*Problem to solve*. Identify, in the records below, every line where the string "camera" appears, and copy each such line.

(Stored dataset items)
══════════════════════════════

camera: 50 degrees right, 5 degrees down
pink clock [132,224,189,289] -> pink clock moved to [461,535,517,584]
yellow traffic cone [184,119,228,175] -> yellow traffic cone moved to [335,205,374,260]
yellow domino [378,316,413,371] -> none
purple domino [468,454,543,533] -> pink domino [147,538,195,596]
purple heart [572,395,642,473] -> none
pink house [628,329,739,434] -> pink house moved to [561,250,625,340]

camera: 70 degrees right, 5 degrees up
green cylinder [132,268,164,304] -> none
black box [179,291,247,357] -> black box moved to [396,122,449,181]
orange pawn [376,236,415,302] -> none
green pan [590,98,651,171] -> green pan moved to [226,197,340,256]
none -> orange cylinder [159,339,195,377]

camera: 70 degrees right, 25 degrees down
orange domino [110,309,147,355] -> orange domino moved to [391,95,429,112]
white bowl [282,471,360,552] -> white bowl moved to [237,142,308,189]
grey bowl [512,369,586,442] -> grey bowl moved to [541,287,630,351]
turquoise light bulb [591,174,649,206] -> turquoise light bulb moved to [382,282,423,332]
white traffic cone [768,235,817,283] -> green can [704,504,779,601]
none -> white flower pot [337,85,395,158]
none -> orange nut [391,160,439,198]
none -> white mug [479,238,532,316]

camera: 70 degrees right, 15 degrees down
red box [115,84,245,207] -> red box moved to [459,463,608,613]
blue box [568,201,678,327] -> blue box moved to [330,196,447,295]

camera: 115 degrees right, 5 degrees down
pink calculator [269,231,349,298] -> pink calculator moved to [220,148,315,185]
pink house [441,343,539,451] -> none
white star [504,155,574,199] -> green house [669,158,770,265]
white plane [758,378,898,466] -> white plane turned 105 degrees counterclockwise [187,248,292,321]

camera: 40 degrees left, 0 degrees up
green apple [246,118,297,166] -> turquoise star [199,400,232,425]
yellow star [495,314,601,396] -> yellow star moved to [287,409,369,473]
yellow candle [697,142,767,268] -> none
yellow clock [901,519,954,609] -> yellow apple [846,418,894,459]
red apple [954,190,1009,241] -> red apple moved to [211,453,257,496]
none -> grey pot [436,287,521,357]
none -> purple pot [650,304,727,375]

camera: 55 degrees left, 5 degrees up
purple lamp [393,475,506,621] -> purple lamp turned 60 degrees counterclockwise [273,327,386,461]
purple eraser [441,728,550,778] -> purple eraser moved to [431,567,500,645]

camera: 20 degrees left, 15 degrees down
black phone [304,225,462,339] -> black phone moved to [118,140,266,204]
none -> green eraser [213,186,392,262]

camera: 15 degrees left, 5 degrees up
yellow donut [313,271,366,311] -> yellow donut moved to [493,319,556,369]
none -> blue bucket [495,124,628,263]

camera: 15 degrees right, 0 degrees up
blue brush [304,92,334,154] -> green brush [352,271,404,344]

══════════════════════════════

*Problem solution*.
camera: 50 degrees right, 5 degrees down
camera: 70 degrees right, 5 degrees up
camera: 70 degrees right, 25 degrees down
camera: 70 degrees right, 15 degrees down
camera: 115 degrees right, 5 degrees down
camera: 40 degrees left, 0 degrees up
camera: 55 degrees left, 5 degrees up
camera: 20 degrees left, 15 degrees down
camera: 15 degrees left, 5 degrees up
camera: 15 degrees right, 0 degrees up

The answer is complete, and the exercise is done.